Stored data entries

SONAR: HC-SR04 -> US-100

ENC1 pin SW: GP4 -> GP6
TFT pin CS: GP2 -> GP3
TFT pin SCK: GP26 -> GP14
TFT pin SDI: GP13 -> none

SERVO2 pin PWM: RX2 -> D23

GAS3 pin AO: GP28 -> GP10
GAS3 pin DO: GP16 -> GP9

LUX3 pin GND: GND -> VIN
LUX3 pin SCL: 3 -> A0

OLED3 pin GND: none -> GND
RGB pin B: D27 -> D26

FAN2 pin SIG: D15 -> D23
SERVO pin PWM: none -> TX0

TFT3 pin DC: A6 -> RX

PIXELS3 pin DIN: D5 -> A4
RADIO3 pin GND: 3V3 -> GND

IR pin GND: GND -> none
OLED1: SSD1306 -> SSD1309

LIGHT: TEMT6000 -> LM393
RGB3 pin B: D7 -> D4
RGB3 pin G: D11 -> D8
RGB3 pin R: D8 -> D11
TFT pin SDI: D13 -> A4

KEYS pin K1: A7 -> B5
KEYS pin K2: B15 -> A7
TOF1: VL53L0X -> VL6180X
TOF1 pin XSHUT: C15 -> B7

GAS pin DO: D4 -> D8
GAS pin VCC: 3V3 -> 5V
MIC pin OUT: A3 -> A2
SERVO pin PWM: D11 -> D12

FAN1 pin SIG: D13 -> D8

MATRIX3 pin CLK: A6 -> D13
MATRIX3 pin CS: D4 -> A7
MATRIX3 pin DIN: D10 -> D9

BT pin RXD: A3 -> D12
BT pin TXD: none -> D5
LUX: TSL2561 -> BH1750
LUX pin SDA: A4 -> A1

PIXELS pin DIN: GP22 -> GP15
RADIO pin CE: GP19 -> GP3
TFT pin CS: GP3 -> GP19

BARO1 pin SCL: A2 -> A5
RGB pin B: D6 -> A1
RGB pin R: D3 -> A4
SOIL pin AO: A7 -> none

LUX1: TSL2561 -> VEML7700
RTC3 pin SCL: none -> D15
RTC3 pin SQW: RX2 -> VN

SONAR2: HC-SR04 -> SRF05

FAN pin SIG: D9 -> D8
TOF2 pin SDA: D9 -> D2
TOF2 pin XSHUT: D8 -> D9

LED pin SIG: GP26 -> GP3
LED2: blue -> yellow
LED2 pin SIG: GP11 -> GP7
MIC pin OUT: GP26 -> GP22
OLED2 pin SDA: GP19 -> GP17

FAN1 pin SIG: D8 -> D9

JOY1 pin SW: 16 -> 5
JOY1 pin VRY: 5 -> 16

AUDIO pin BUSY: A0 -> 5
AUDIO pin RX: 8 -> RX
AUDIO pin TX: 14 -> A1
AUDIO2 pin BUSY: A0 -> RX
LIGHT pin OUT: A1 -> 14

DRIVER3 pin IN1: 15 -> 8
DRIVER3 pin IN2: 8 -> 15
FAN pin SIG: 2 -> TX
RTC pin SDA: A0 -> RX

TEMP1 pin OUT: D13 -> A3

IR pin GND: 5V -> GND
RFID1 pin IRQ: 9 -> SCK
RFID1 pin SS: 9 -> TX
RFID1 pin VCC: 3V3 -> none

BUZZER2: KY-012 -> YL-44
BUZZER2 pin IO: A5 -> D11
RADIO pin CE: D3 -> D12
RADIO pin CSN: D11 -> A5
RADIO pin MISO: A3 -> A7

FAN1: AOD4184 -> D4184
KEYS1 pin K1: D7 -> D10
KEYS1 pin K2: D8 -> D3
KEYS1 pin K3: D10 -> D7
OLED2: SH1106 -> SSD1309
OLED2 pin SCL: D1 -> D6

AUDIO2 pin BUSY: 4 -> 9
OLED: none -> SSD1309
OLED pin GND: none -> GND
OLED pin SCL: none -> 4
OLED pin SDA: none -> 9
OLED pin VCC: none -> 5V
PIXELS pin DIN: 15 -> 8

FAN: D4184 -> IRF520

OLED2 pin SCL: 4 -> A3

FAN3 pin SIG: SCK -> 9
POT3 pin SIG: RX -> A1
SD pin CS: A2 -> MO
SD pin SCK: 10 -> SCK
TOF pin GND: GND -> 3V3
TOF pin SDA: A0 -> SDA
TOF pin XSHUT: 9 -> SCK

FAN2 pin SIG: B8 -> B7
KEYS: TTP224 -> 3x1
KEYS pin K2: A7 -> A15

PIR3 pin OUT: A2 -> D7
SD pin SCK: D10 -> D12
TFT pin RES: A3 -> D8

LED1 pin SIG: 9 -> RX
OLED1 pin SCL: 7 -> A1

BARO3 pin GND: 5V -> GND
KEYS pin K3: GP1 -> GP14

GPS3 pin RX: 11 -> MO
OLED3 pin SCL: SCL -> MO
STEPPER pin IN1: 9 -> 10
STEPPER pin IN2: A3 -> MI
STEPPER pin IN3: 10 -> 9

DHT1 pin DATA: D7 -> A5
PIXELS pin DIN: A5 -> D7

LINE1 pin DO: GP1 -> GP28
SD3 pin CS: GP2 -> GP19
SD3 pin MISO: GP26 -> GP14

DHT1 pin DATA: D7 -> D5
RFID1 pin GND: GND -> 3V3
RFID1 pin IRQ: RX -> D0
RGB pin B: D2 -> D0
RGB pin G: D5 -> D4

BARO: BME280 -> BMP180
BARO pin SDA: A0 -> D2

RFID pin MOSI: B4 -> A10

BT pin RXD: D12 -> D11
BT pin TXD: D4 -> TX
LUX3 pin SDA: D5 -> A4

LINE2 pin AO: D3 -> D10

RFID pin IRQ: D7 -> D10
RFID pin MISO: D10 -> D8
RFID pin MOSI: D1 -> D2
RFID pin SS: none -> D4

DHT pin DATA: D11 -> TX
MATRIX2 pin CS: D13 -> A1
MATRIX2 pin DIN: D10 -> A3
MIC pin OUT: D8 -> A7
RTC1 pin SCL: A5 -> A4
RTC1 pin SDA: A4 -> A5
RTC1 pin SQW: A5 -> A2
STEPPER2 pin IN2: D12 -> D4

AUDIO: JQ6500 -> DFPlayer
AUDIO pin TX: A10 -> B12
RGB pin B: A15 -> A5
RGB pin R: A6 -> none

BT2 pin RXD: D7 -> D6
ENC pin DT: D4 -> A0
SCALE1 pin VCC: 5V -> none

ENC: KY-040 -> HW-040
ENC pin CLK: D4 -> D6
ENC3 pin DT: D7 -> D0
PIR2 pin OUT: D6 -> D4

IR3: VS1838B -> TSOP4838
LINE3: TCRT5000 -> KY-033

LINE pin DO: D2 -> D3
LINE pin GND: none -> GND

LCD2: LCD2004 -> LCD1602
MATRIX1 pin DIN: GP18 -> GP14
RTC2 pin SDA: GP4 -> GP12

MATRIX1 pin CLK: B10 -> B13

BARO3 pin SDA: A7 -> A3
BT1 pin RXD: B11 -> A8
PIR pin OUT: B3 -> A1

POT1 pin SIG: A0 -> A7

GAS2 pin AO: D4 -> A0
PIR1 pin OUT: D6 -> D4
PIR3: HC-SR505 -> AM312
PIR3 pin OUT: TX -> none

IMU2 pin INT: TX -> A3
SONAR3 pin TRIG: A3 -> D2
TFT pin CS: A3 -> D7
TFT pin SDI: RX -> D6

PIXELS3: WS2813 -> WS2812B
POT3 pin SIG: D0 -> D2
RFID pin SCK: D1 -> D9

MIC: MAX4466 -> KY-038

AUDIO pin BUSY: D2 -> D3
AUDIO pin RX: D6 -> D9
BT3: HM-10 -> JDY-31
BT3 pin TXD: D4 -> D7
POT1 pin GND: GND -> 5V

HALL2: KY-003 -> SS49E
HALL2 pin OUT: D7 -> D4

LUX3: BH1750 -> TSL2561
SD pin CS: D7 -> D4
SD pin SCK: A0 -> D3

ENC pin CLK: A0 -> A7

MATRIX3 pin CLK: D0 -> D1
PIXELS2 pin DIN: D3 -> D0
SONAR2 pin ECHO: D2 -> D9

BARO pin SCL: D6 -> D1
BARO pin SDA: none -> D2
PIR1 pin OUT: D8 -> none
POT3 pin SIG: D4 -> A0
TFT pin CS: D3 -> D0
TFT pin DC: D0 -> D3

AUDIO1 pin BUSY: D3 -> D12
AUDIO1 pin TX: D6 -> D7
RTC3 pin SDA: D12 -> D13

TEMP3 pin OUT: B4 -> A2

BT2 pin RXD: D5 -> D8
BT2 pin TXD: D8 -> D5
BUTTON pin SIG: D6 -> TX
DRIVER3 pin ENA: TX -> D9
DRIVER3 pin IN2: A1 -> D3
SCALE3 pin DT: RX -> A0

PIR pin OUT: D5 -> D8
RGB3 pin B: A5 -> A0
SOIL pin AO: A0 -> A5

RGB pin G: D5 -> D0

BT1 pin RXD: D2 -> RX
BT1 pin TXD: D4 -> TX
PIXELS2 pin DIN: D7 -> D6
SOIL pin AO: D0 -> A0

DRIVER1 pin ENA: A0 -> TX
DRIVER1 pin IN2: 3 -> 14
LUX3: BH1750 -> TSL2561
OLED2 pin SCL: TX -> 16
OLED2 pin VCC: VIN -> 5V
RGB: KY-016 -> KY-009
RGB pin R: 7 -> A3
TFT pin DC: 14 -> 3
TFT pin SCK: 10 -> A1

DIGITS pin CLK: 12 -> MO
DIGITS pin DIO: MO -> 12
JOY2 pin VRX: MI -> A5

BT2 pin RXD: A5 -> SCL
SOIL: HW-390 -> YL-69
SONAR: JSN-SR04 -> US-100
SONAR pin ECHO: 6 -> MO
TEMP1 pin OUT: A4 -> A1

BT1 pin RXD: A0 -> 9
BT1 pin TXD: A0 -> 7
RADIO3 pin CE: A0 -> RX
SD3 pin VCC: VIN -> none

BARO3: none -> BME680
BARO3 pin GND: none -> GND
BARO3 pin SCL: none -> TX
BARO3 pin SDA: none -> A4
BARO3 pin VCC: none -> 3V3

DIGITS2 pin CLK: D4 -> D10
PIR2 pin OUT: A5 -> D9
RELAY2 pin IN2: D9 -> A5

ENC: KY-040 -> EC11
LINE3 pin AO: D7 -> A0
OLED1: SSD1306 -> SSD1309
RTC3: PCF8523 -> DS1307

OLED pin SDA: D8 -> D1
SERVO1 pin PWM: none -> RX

=== Instructions to follow ===
Line count for "XSHUT": state how many lines of the records contain it, and give only the number.

=== The answer ===
3